All of the records below need to be written out exactly, but without the pictures.

*** Data in this exercise Section Begins ***

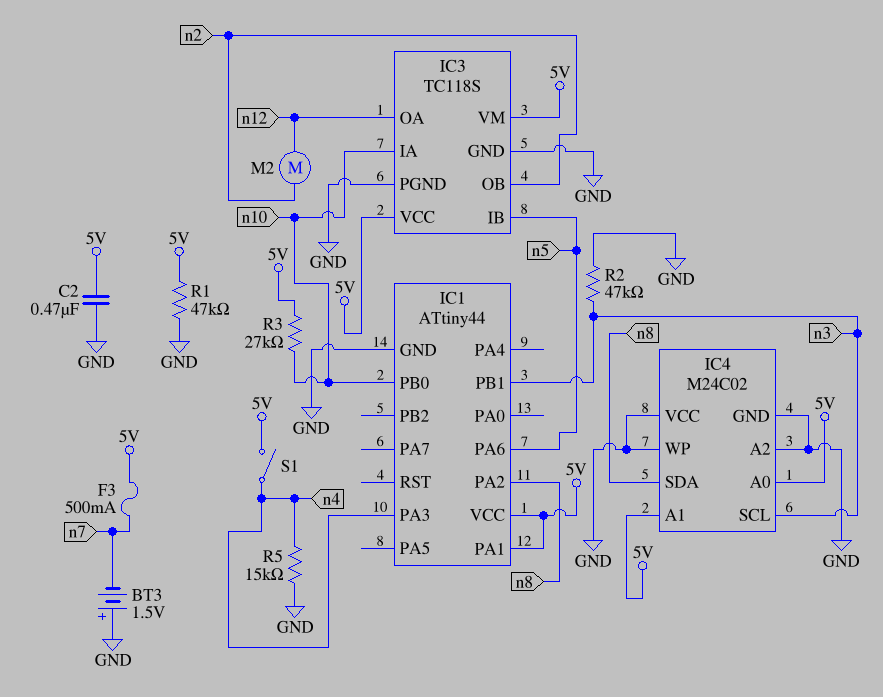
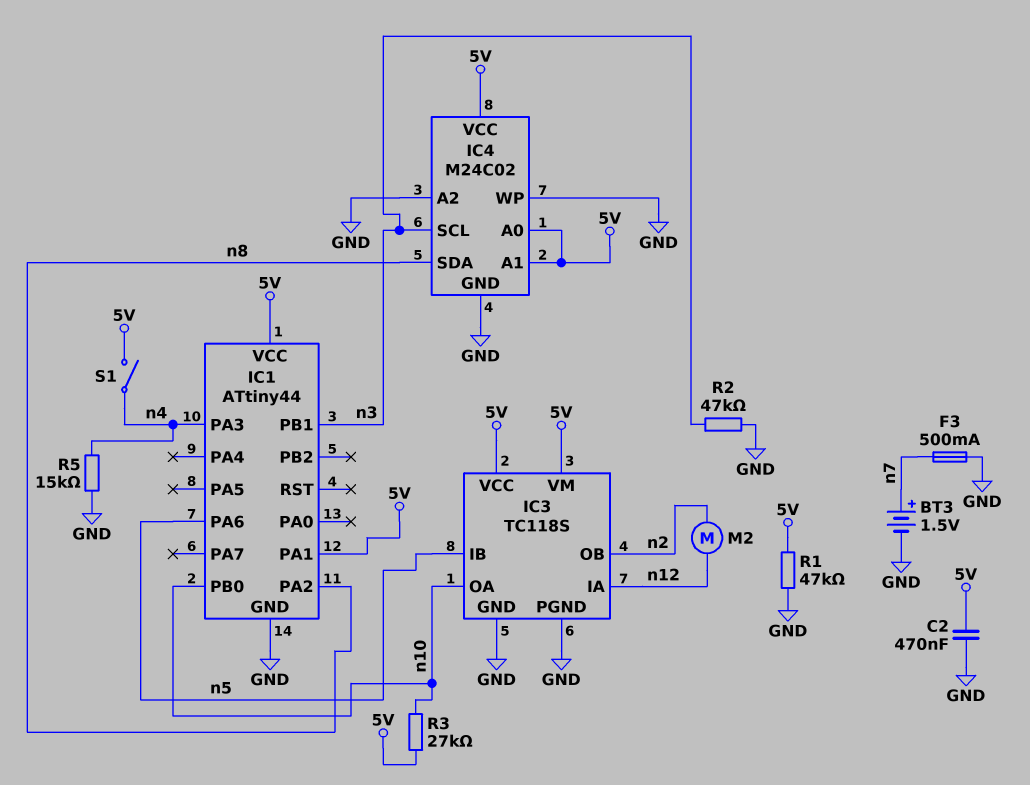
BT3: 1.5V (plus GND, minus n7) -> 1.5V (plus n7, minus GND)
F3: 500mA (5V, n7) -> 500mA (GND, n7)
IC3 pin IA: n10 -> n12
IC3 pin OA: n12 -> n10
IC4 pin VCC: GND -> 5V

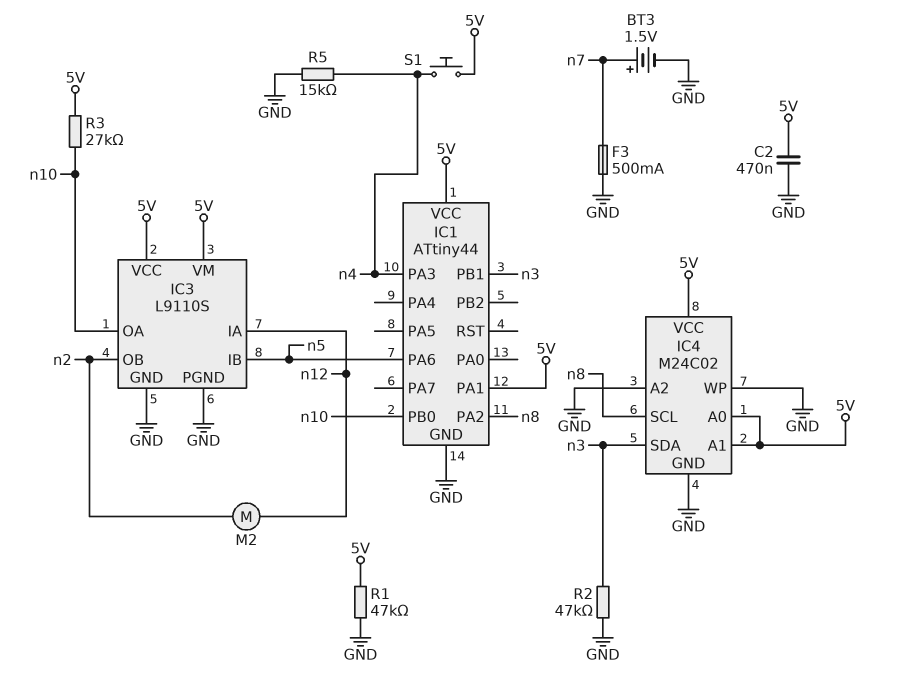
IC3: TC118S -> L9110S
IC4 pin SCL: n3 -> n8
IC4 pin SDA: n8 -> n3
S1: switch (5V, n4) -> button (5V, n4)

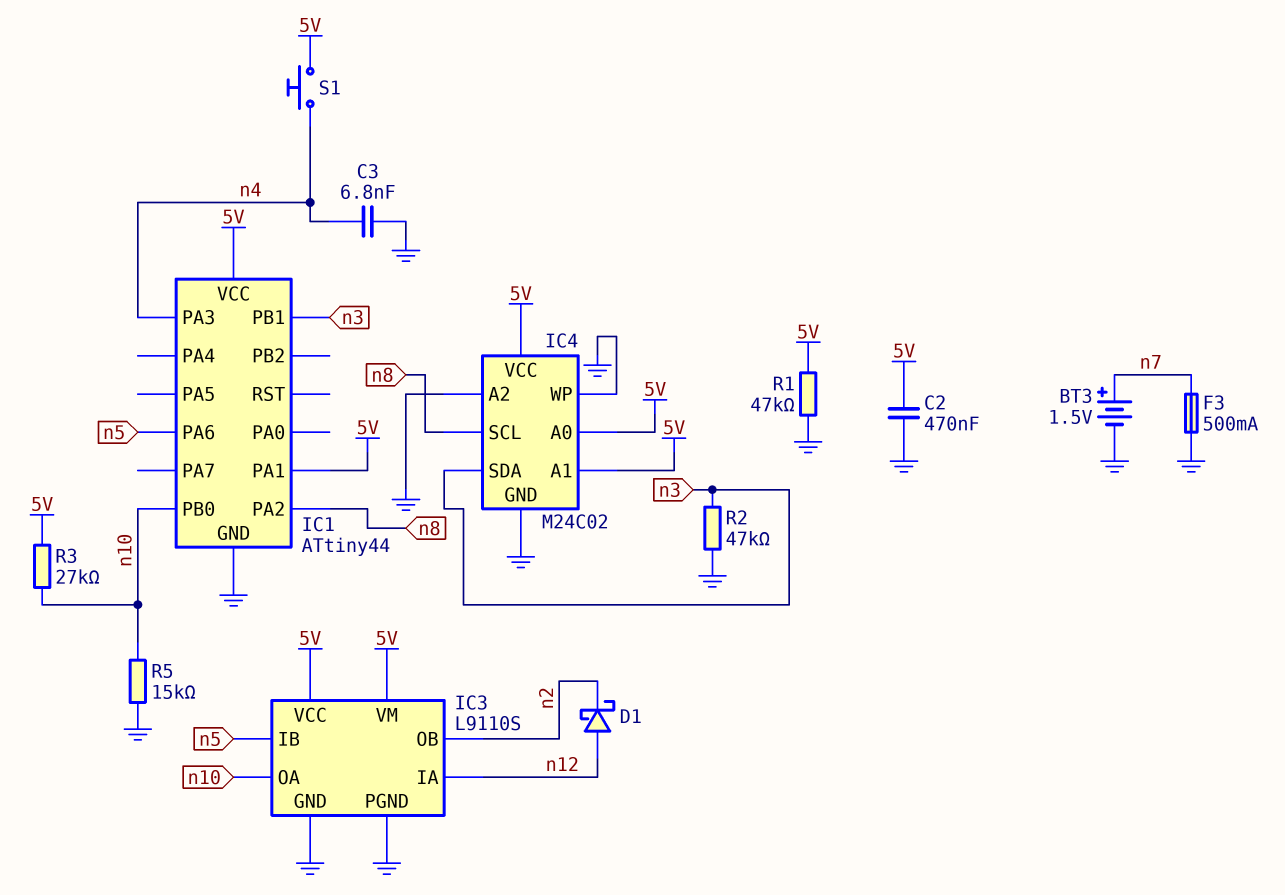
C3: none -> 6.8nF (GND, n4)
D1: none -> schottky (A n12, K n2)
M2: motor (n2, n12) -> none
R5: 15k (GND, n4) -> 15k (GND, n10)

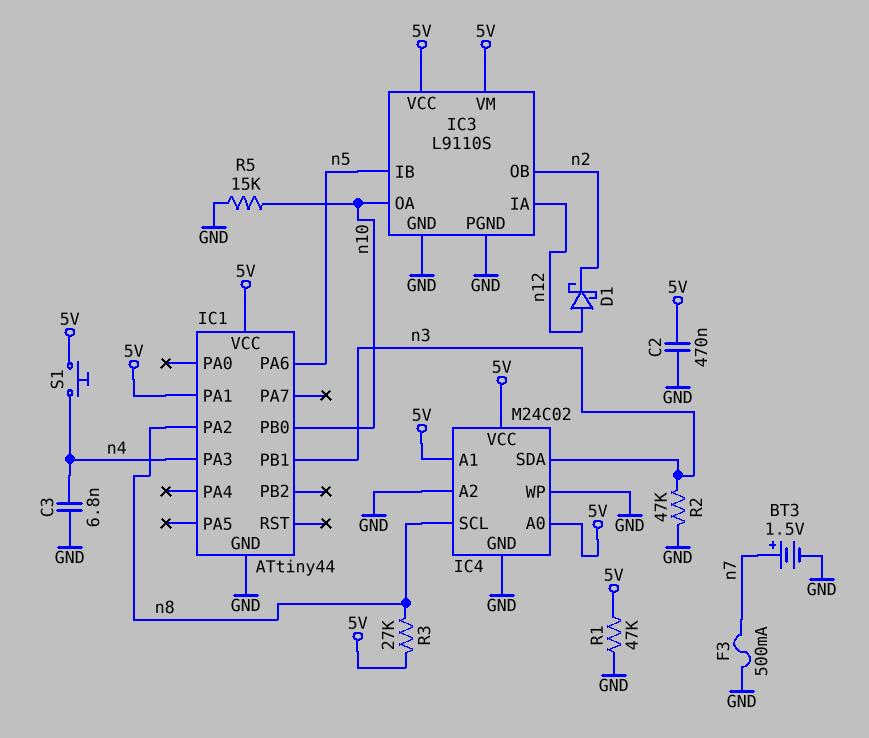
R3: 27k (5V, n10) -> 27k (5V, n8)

*** Data in this exercise Section Ends ***

(Output for this exercise)
BT3: 1.5V (plus GND, minus n7) -> 1.5V (plus n7, minus GND)
F3: 500mA (5V, n7) -> 500mA (GND, n7)
IC3 pin IA: n10 -> n12
IC3 pin OA: n12 -> n10
IC4 pin VCC: GND -> 5V

IC3: TC118S -> L9110S
IC4 pin SCL: n3 -> n8
IC4 pin SDA: n8 -> n3
S1: switch (5V, n4) -> button (5V, n4)

C3: none -> 6.8nF (GND, n4)
D1: none -> schottky (A n12, K n2)
M2: motor (n2, n12) -> none
R5: 15k (GND, n4) -> 15k (GND, n10)

R3: 27k (5V, n10) -> 27k (5V, n8)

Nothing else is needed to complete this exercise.